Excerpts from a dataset
++++++++++

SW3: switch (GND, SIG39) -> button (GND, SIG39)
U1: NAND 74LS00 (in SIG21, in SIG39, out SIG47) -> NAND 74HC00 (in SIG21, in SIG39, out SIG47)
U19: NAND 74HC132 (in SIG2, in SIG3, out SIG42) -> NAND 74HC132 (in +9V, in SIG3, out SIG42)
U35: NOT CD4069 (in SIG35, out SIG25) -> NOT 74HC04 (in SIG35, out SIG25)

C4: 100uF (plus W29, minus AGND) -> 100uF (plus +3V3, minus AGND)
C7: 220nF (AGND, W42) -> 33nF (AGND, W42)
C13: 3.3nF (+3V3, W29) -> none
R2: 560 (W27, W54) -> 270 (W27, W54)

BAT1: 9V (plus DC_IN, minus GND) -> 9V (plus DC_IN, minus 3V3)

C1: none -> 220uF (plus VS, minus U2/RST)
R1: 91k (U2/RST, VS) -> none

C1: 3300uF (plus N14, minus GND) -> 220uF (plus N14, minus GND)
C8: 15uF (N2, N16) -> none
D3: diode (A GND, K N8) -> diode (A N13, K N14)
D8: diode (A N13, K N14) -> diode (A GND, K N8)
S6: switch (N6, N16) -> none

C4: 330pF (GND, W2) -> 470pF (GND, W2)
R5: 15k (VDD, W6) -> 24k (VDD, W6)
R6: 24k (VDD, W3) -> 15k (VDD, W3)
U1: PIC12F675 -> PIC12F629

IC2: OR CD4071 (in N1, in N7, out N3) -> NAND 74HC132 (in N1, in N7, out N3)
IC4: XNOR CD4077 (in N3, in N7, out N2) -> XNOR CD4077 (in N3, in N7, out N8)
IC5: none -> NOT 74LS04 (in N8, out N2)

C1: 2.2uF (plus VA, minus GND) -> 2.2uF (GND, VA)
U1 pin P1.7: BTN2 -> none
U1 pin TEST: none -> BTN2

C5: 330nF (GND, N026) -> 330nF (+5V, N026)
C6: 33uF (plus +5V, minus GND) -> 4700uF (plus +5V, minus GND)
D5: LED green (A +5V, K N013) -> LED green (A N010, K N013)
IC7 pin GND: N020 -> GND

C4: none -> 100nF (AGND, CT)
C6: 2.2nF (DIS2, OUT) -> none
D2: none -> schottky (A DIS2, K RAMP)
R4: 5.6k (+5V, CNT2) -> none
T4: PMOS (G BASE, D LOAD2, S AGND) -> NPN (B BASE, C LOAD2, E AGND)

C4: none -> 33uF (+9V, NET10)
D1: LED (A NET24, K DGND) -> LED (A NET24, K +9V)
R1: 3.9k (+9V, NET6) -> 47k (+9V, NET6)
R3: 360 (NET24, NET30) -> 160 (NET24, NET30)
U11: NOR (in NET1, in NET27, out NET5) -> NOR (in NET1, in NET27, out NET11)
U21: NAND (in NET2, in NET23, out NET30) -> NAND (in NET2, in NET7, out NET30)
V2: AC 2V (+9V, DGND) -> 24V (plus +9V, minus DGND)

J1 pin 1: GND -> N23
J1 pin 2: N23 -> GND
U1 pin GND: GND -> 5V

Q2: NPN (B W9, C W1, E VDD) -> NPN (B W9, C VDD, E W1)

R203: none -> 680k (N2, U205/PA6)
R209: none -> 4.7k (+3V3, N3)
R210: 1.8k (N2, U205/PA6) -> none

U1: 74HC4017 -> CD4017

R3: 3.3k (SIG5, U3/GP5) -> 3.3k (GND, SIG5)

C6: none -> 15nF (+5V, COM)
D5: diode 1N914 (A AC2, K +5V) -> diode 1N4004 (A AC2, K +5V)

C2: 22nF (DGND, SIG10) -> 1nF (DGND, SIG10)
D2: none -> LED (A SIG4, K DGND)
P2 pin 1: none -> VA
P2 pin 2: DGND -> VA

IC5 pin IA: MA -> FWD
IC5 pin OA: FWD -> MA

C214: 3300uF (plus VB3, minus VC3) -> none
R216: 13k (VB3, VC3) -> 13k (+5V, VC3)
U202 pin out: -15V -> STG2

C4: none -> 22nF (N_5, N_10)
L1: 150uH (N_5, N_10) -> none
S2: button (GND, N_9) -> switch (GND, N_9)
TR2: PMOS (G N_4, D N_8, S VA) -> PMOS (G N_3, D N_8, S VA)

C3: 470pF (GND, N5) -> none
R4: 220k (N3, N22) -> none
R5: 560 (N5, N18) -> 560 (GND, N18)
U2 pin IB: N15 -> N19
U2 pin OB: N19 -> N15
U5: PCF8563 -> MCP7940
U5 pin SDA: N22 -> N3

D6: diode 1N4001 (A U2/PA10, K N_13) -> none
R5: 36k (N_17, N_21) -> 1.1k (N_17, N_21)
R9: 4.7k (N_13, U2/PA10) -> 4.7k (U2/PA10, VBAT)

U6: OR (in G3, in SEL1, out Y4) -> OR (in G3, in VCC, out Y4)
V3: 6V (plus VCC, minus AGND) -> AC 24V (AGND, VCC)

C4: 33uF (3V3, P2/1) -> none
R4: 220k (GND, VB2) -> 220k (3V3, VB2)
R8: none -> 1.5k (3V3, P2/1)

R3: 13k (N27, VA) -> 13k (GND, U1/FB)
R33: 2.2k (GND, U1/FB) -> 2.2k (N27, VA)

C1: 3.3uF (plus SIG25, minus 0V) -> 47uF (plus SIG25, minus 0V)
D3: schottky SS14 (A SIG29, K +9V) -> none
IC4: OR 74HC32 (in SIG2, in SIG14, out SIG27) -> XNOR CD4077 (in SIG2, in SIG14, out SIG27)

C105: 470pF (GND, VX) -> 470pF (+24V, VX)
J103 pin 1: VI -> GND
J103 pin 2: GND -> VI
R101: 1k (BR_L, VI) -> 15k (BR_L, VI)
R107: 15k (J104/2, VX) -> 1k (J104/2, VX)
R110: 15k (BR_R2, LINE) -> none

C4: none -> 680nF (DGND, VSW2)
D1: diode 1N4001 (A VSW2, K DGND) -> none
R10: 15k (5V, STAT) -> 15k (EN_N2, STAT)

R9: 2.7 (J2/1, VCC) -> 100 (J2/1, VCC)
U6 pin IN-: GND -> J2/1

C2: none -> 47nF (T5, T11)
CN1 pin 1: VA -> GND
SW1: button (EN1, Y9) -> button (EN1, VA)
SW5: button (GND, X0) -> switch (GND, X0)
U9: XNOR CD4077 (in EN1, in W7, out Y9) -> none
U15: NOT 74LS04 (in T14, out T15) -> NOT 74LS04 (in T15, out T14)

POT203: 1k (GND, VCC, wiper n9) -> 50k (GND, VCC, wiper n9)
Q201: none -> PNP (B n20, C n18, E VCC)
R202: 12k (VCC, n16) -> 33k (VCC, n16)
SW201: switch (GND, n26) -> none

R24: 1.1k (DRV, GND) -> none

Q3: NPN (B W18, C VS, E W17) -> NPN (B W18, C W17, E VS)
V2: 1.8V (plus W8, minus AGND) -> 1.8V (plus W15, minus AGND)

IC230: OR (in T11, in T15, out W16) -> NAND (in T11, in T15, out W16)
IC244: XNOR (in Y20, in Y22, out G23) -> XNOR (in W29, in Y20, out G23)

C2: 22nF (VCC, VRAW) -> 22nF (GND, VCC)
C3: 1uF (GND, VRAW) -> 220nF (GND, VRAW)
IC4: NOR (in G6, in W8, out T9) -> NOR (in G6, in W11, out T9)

++++++++++

◆ Requirement
Look above for the line with "C1: 3.3uF (plus" and the line with "C4: none -> 680nF (DGND, VSW2)", and reproduce exactly those two lines plus every line between, nothing more.

◆ Exercise answer
C1: 3.3uF (plus SIG25, minus 0V) -> 47uF (plus SIG25, minus 0V)
D3: schottky SS14 (A SIG29, K +9V) -> none
IC4: OR 74HC32 (in SIG2, in SIG14, out SIG27) -> XNOR CD4077 (in SIG2, in SIG14, out SIG27)

C105: 470pF (GND, VX) -> 470pF (+24V, VX)
J103 pin 1: VI -> GND
J103 pin 2: GND -> VI
R101: 1k (BR_L, VI) -> 15k (BR_L, VI)
R107: 15k (J104/2, VX) -> 1k (J104/2, VX)
R110: 15k (BR_R2, LINE) -> none

C4: none -> 680nF (DGND, VSW2)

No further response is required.